DIRECTIONS FOR THIS TASK: An exact transcription of every record is needed.

BEGIN MATERIAL TO PROCESS

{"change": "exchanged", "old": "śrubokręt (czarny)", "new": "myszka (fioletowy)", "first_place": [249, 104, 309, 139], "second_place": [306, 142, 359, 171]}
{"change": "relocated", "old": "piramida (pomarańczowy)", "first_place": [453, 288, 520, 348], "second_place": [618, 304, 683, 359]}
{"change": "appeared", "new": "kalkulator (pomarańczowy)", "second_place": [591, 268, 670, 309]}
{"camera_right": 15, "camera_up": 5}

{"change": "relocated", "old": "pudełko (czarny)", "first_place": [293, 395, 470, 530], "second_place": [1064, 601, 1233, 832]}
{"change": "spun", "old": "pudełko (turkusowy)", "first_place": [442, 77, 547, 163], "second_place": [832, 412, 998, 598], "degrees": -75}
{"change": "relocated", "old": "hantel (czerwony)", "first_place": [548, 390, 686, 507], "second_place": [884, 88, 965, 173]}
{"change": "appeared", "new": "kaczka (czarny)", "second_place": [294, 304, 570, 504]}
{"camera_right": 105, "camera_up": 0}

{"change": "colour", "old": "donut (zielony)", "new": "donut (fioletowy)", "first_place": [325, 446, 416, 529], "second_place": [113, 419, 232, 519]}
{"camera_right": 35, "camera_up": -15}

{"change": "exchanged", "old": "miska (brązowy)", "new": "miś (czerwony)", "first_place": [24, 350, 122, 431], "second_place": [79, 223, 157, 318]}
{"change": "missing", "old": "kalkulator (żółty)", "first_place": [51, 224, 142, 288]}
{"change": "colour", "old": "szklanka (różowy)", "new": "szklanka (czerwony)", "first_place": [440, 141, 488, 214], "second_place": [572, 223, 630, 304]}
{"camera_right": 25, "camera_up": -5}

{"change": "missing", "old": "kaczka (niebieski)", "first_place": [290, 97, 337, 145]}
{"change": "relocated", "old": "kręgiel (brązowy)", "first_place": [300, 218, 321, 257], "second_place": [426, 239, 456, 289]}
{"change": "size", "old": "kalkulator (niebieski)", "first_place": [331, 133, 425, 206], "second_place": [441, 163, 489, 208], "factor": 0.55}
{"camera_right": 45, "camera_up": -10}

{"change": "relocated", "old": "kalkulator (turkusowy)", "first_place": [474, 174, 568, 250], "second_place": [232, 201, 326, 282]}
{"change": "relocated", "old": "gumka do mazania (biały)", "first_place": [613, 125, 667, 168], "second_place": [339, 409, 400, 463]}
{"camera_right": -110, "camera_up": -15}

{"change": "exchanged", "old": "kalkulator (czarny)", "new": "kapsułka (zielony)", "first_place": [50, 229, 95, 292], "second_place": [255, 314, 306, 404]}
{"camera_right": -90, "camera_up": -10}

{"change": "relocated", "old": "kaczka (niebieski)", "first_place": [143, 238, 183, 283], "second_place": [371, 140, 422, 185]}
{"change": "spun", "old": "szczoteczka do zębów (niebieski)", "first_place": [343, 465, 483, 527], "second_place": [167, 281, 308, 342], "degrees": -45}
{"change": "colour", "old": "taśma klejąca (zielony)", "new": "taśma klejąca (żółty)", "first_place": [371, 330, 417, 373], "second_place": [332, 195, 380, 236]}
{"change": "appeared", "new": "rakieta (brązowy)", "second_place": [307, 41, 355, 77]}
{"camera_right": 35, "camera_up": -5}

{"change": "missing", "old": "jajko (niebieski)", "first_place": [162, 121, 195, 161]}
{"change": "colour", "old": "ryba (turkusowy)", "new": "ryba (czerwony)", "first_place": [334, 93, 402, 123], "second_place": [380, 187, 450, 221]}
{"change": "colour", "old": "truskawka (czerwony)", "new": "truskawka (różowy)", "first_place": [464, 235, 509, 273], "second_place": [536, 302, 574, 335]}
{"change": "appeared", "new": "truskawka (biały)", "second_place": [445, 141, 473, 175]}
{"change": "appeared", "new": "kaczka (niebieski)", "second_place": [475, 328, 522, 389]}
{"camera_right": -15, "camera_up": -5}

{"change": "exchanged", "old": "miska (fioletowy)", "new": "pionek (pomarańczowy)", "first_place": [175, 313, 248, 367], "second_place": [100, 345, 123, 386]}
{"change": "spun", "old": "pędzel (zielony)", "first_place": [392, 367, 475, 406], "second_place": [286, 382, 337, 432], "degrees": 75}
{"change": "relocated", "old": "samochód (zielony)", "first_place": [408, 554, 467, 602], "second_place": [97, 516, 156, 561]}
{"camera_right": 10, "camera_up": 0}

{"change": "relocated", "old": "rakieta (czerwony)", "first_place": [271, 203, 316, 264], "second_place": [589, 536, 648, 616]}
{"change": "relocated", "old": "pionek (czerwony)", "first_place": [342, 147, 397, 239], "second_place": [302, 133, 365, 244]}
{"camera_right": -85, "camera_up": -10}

END MATERIAL TO PROCESS

RESPONSE BELOW:
{"change": "exchanged", "old": "śrubokręt (czarny)", "new": "myszka (fioletowy)", "first_place": [249, 104, 309, 139], "second_place": [306, 142, 359, 171]}
{"change": "relocated", "old": "piramida (pomarańczowy)", "first_place": [453, 288, 520, 348], "second_place": [618, 304, 683, 359]}
{"change": "appeared", "new": "kalkulator (pomarańczowy)", "second_place": [591, 268, 670, 309]}
{"camera_right": 15, "camera_up": 5}

{"change": "relocated", "old": "pudełko (czarny)", "first_place": [293, 395, 470, 530], "second_place": [1064, 601, 1233, 832]}
{"change": "spun", "old": "pudełko (turkusowy)", "first_place": [442, 77, 547, 163], "second_place": [832, 412, 998, 598], "degrees": -75}
{"change": "relocated", "old": "hantel (czerwony)", "first_place": [548, 390, 686, 507], "second_place": [884, 88, 965, 173]}
{"change": "appeared", "new": "kaczka (czarny)", "second_place": [294, 304, 570, 504]}
{"camera_right": 105, "camera_up": 0}

{"change": "colour", "old": "donut (zielony)", "new": "donut (fioletowy)", "first_place": [325, 446, 416, 529], "second_place": [113, 419, 232, 519]}
{"camera_right": 35, "camera_up": -15}

{"change": "exchanged", "old": "miska (brązowy)", "new": "miś (czerwony)", "first_place": [24, 350, 122, 431], "second_place": [79, 223, 157, 318]}
{"change": "missing", "old": "kalkulator (żółty)", "first_place": [51, 224, 142, 288]}
{"change": "colour", "old": "szklanka (różowy)", "new": "szklanka (czerwony)", "first_place": [440, 141, 488, 214], "second_place": [572, 223, 630, 304]}
{"camera_right": 25, "camera_up": -5}

{"change": "missing", "old": "kaczka (niebieski)", "first_place": [290, 97, 337, 145]}
{"change": "relocated", "old": "kręgiel (brązowy)", "first_place": [300, 218, 321, 257], "second_place": [426, 239, 456, 289]}
{"change": "size", "old": "kalkulator (niebieski)", "first_place": [331, 133, 425, 206], "second_place": [441, 163, 489, 208], "factor": 0.55}
{"camera_right": 45, "camera_up": -10}

{"change": "relocated", "old": "kalkulator (turkusowy)", "first_place": [474, 174, 568, 250], "second_place": [232, 201, 326, 282]}
{"change": "relocated", "old": "gumka do mazania (biały)", "first_place": [613, 125, 667, 168], "second_place": [339, 409, 400, 463]}
{"camera_right": -110, "camera_up": -15}

{"change": "exchanged", "old": "kalkulator (czarny)", "new": "kapsułka (zielony)", "first_place": [50, 229, 95, 292], "second_place": [255, 314, 306, 404]}
{"camera_right": -90, "camera_up": -10}

{"change": "relocated", "old": "kaczka (niebieski)", "first_place": [143, 238, 183, 283], "second_place": [371, 140, 422, 185]}
{"change": "spun", "old": "szczoteczka do zębów (niebieski)", "first_place": [343, 465, 483, 527], "second_place": [167, 281, 308, 342], "degrees": -45}
{"change": "colour", "old": "taśma klejąca (zielony)", "new": "taśma klejąca (żółty)", "first_place": [371, 330, 417, 373], "second_place": [332, 195, 380, 236]}
{"change": "appeared", "new": "rakieta (brązowy)", "second_place": [307, 41, 355, 77]}
{"camera_right": 35, "camera_up": -5}

{"change": "missing", "old": "jajko (niebieski)", "first_place": [162, 121, 195, 161]}
{"change": "colour", "old": "ryba (turkusowy)", "new": "ryba (czerwony)", "first_place": [334, 93, 402, 123], "second_place": [380, 187, 450, 221]}
{"change": "colour", "old": "truskawka (czerwony)", "new": "truskawka (różowy)", "first_place": [464, 235, 509, 273], "second_place": [536, 302, 574, 335]}
{"change": "appeared", "new": "truskawka (biały)", "second_place": [445, 141, 473, 175]}
{"change": "appeared", "new": "kaczka (niebieski)", "second_place": [475, 328, 522, 389]}
{"camera_right": -15, "camera_up": -5}

{"change": "exchanged", "old": "miska (fioletowy)", "new": "pionek (pomarańczowy)", "first_place": [175, 313, 248, 367], "second_place": [100, 345, 123, 386]}
{"change": "spun", "old": "pędzel (zielony)", "first_place": [392, 367, 475, 406], "second_place": [286, 382, 337, 432], "degrees": 75}
{"change": "relocated", "old": "samochód (zielony)", "first_place": [408, 554, 467, 602], "second_place": [97, 516, 156, 561]}
{"camera_right": 10, "camera_up": 0}

{"change": "relocated", "old": "rakieta (czerwony)", "first_place": [271, 203, 316, 264], "second_place": [589, 536, 648, 616]}
{"change": "relocated", "old": "pionek (czerwony)", "first_place": [342, 147, 397, 239], "second_place": [302, 133, 365, 244]}
{"camera_right": -85, "camera_up": -10}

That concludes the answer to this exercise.